GIVEN DATA:
##############################

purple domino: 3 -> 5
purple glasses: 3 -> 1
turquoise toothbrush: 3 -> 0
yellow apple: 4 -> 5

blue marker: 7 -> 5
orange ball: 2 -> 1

##############################

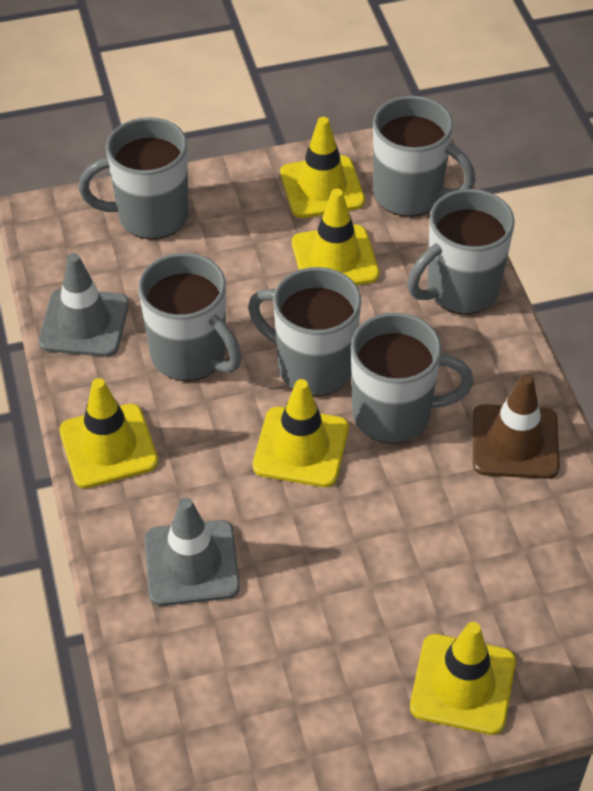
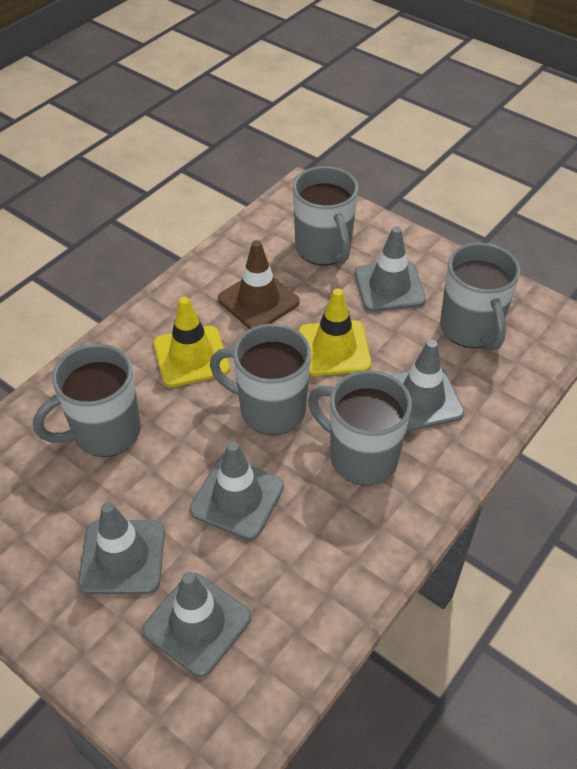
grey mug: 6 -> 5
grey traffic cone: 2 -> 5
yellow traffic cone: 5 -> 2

##############################

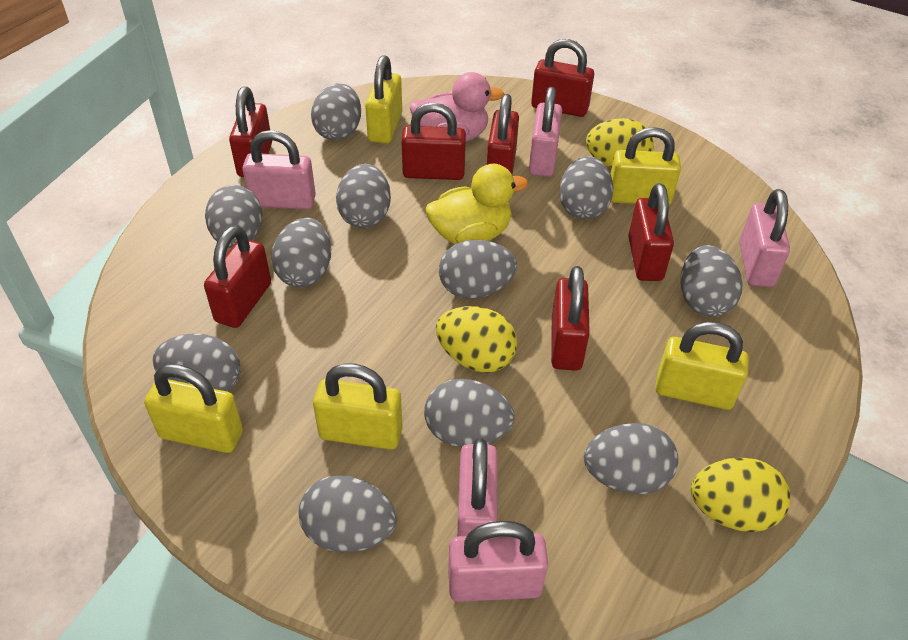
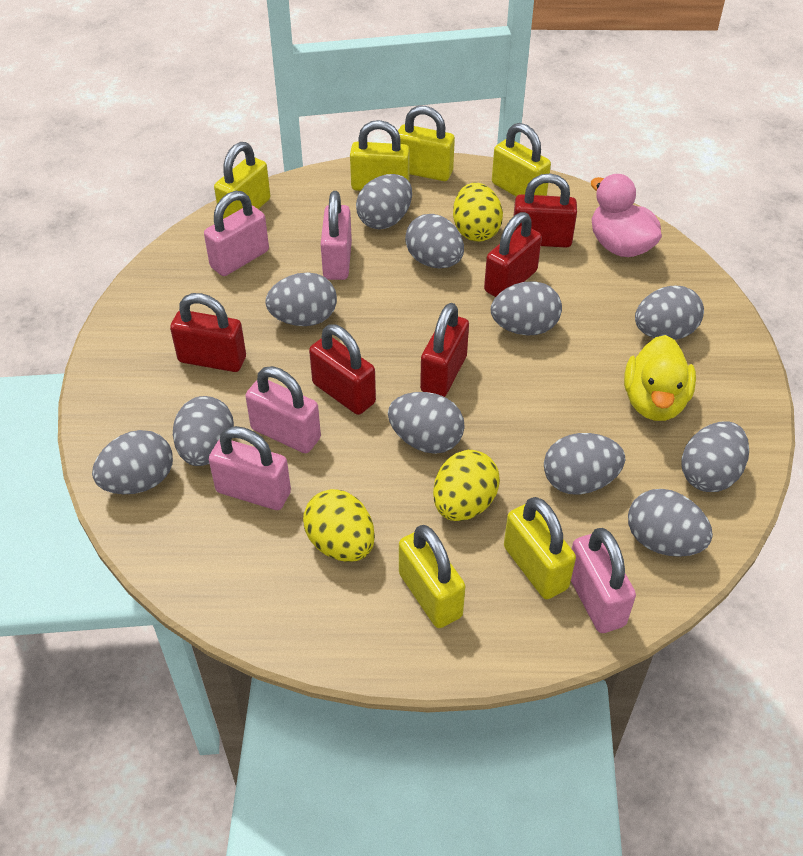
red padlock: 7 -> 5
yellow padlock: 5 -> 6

##############################

PROBLEM TO SOLVE: In the material above, transcribe exactly the lines beginning at the one with "purple domino: 3 -> 5" and ending at the one with "orange ball: 2 -> 1", both included.

SOLUTION FOR THIS PROBLEM:
purple domino: 3 -> 5
purple glasses: 3 -> 1
turquoise toothbrush: 3 -> 0
yellow apple: 4 -> 5

blue marker: 7 -> 5
orange ball: 2 -> 1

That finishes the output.